*** Block opens ***

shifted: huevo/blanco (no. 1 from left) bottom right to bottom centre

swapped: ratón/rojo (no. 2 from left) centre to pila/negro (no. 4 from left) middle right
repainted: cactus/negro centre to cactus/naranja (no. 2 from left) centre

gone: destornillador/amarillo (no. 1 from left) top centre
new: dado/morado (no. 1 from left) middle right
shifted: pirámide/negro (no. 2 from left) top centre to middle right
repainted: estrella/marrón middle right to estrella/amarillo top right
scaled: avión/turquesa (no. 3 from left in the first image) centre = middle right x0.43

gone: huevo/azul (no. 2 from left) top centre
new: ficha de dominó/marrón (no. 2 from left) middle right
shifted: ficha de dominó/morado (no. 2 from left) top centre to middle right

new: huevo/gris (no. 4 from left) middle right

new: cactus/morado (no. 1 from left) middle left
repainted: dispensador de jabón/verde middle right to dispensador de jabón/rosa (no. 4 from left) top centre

*** Block closes ***

§ **Directions**:
From the records above, print only the lines between the one holding "swapped: ratón/rojo (no." and the one holding "new: dado/morado (no.", inclusive, exactly as they stand.

§ **Answer area**:
swapped: ratón/rojo (no. 2 from left) centre to pila/negro (no. 4 from left) middle right
repainted: cactus/negro centre to cactus/naranja (no. 2 from left) centre

gone: destornillador/amarillo (no. 1 from left) top centre
new: dado/morado (no. 1 from left) middle right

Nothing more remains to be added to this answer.